#### EXERCISE DESCRIPTION
Copy each line of the material in which the word "DIGITS" appears.

#### MATERIAL FOR THIS TASK
+---+
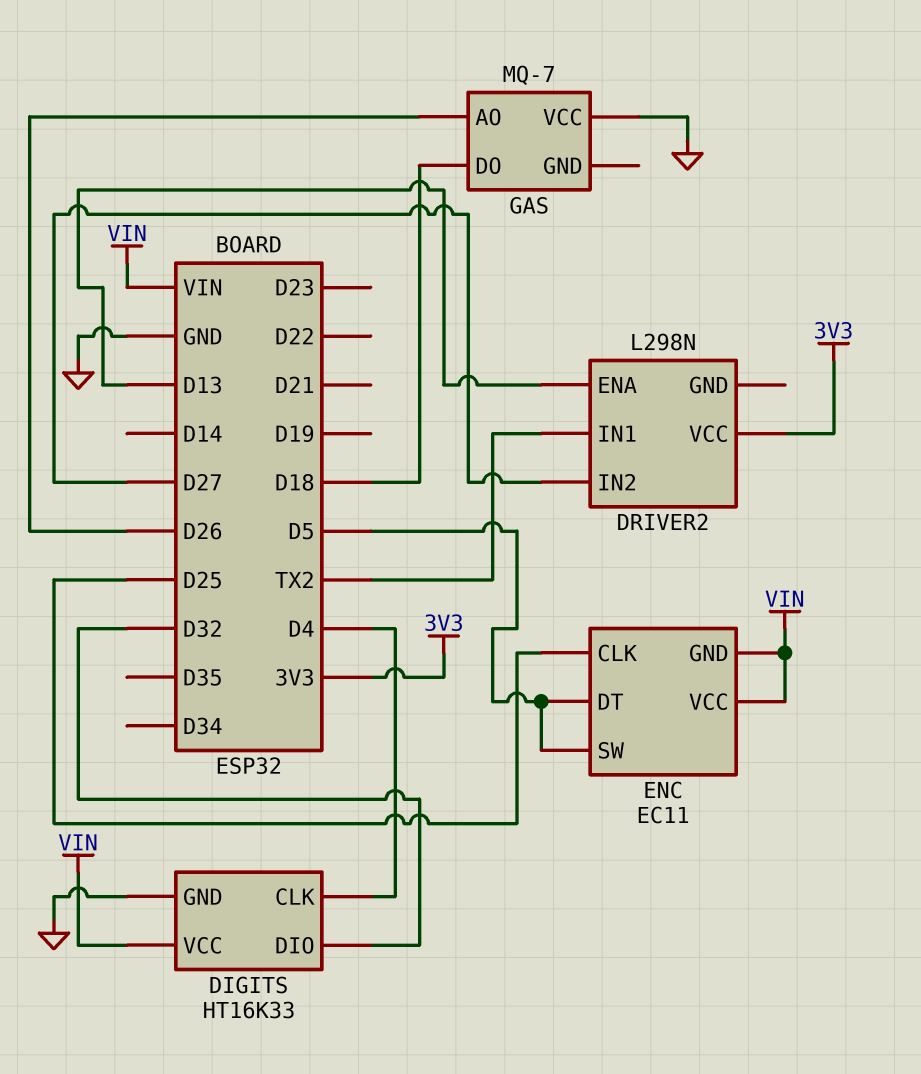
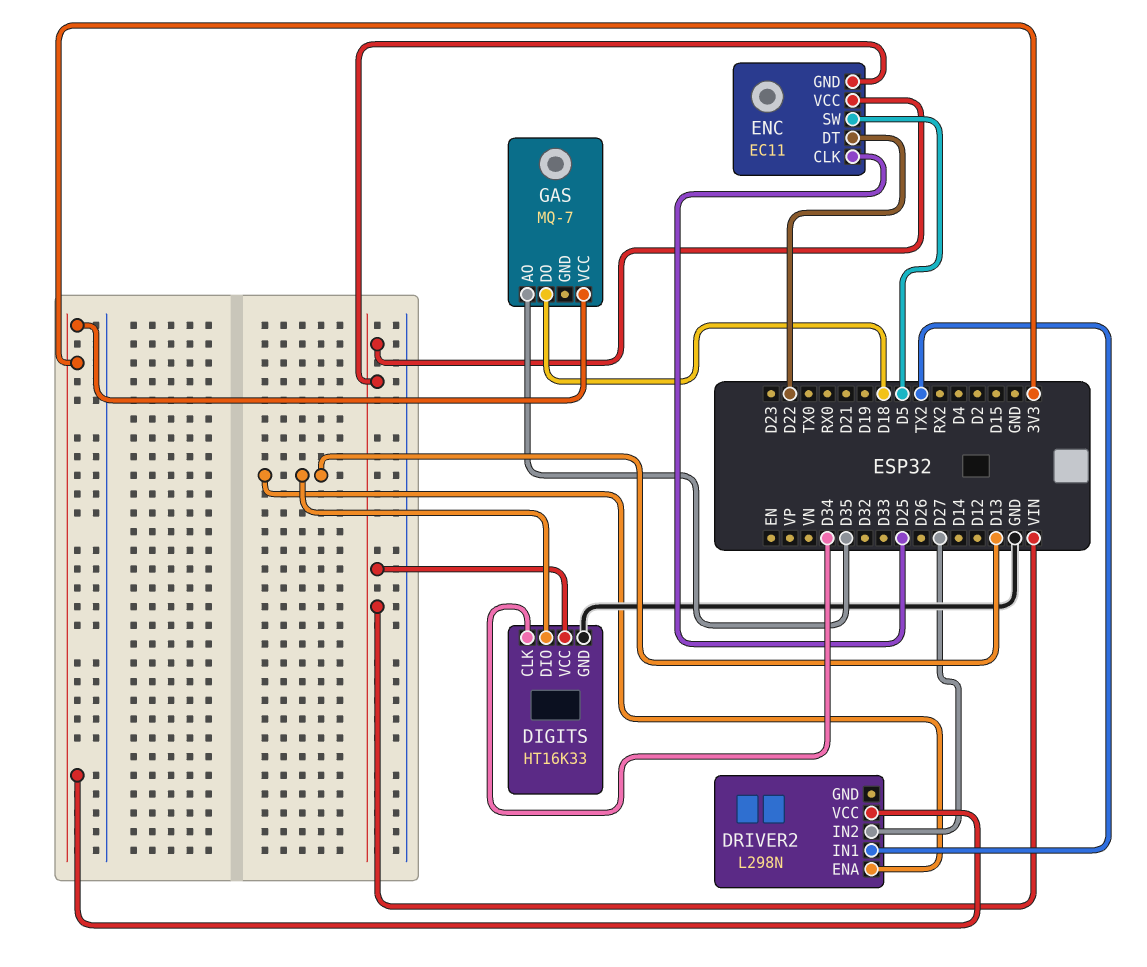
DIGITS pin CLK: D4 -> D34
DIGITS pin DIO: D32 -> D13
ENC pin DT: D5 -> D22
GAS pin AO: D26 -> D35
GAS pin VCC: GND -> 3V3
+---+
#### EXERCISE RESPONSE
DIGITS pin CLK: D4 -> D34
DIGITS pin DIO: D32 -> D13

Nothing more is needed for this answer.